(Stored items)

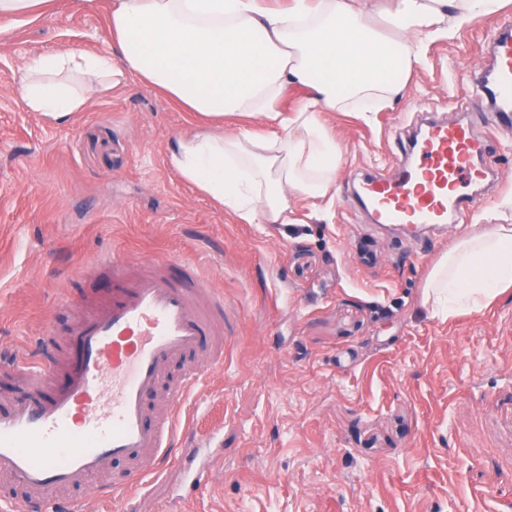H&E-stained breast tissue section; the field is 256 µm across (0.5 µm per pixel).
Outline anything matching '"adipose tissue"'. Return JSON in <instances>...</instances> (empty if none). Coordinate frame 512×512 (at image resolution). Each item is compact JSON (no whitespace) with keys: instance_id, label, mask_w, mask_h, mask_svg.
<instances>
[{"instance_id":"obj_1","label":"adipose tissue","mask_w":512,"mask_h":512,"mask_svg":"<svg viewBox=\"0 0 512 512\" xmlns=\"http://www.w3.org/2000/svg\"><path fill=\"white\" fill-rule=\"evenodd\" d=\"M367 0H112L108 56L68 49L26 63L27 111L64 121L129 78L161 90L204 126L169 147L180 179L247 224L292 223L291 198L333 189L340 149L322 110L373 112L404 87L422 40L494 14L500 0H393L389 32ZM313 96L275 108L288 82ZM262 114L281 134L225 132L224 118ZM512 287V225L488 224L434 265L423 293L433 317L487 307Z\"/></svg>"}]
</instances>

### [What to produce]
Reproduce every record above exactly, but leave out the pictures.

### [Result]
H&E-stained breast tissue section; the field is 256 µm across (0.5 µm per pixel).
Outline anything matching '"adipose tissue"'. Return JSON in <instances>...</instances> (empty if none). Coordinate frame 512×512 (at image resolution). Each item is compact JSON (no whitespace) with keys: instance_id, label, mask_w, mask_h, mask_svg.
<instances>
[{"instance_id":"obj_1","label":"adipose tissue","mask_w":512,"mask_h":512,"mask_svg":"<svg viewBox=\"0 0 512 512\" xmlns=\"http://www.w3.org/2000/svg\"><path fill=\"white\" fill-rule=\"evenodd\" d=\"M367 0H112L108 56L68 49L26 63L27 111L64 121L129 78L161 90L204 126L169 147L180 179L247 224L292 223L291 198L333 189L340 149L322 110L373 112L404 87L422 40L494 14L500 0H393L389 32ZM313 96L275 108L288 82ZM262 114L281 134L225 132L224 118ZM512 287V225L488 224L434 265L423 293L433 317L487 307Z\"/></svg>"}]
</instances>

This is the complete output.